*Action item*. Only the lines below between the ones containing "(257, 315) = (236, 390): green" and "(486, 585) = (781, 275): brown", inclusive, are to be reproduced, each exactly as it stands.

*Dataset records*.
########################################

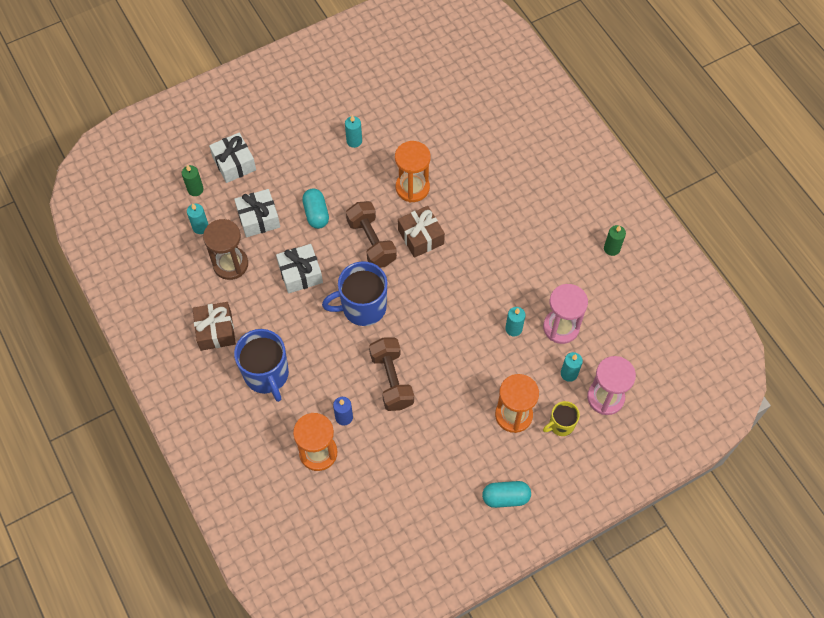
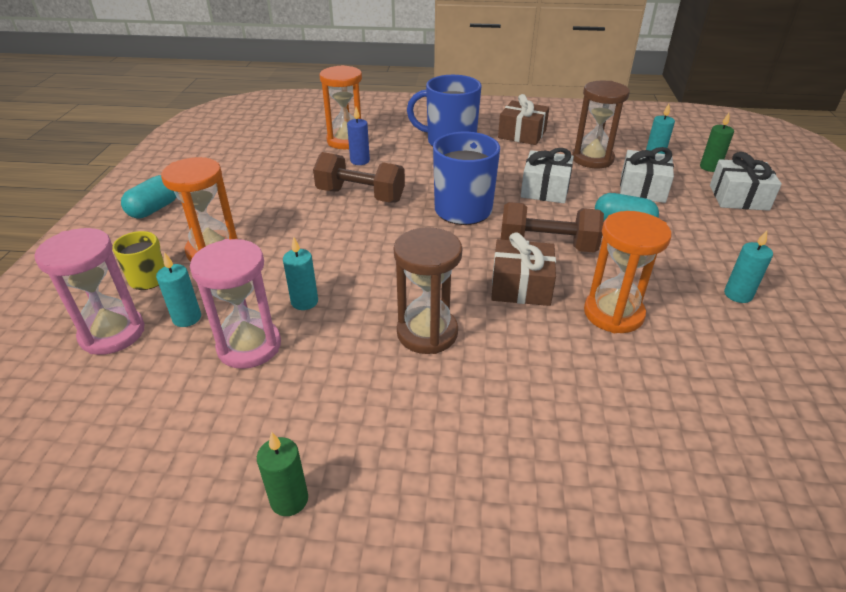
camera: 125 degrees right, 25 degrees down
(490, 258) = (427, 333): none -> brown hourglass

########################################

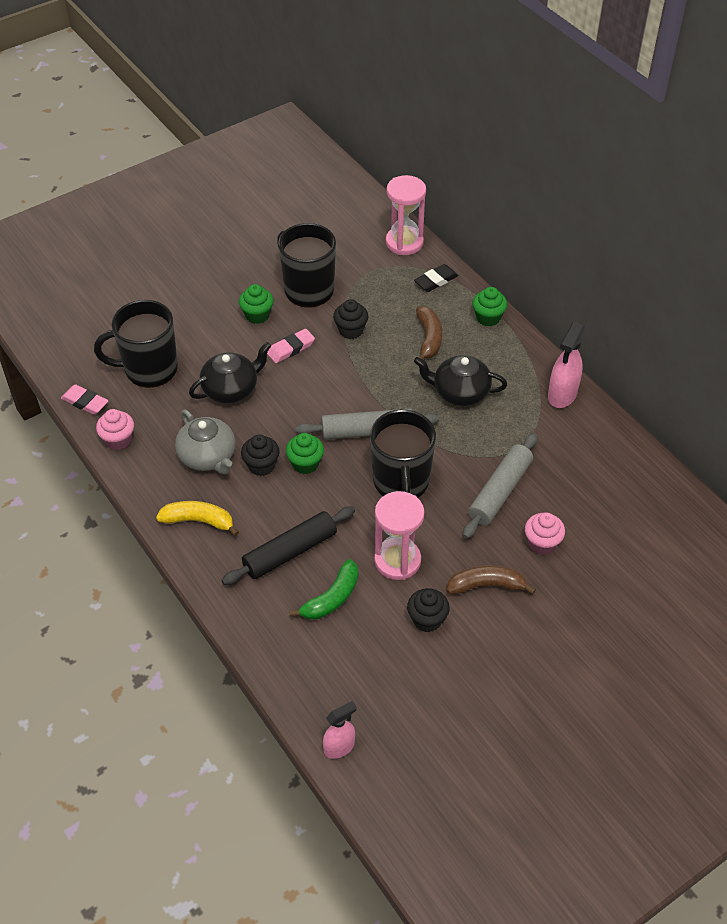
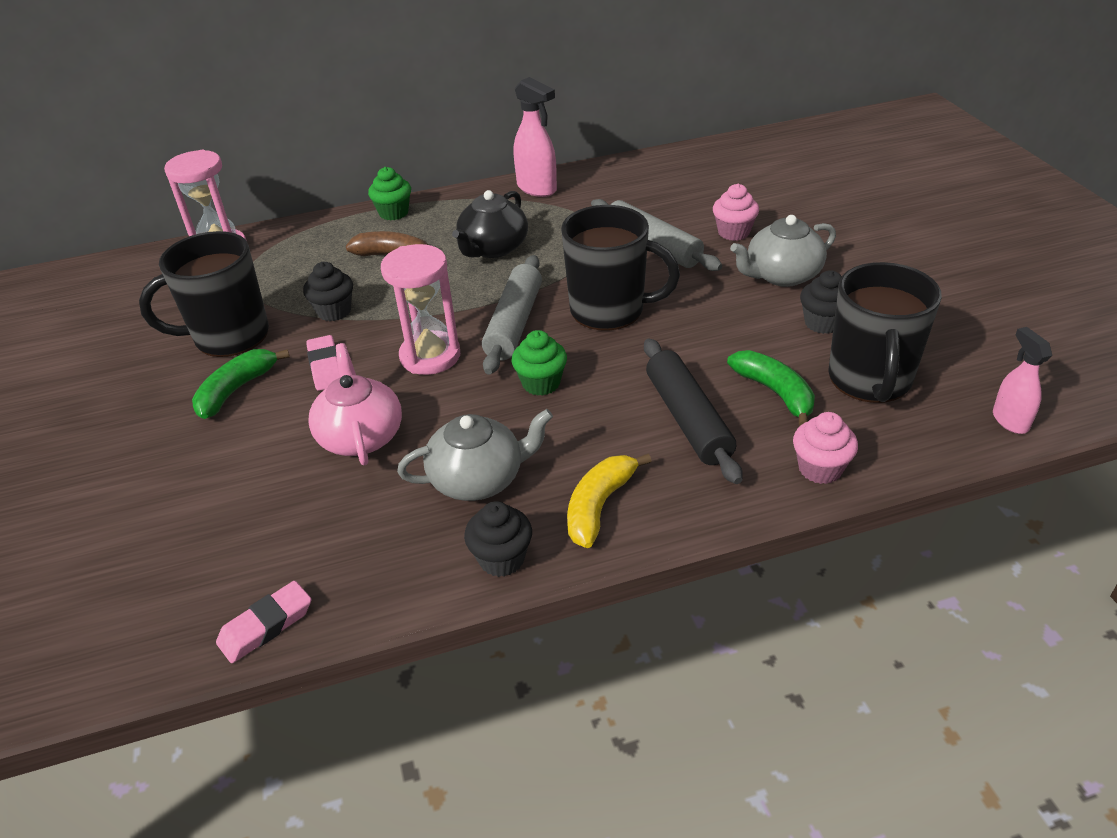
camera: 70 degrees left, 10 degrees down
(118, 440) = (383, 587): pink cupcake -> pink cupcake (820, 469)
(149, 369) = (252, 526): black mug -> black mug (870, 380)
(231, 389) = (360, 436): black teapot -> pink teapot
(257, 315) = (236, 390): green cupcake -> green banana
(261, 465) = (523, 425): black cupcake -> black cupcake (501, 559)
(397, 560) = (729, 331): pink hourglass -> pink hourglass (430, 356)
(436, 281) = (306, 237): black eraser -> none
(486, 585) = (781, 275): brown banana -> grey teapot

########################################

*Task response*.
(257, 315) = (236, 390): green cupcake -> green banana
(261, 465) = (523, 425): black cupcake -> black cupcake (501, 559)
(397, 560) = (729, 331): pink hourglass -> pink hourglass (430, 356)
(436, 281) = (306, 237): black eraser -> none
(486, 585) = (781, 275): brown banana -> grey teapot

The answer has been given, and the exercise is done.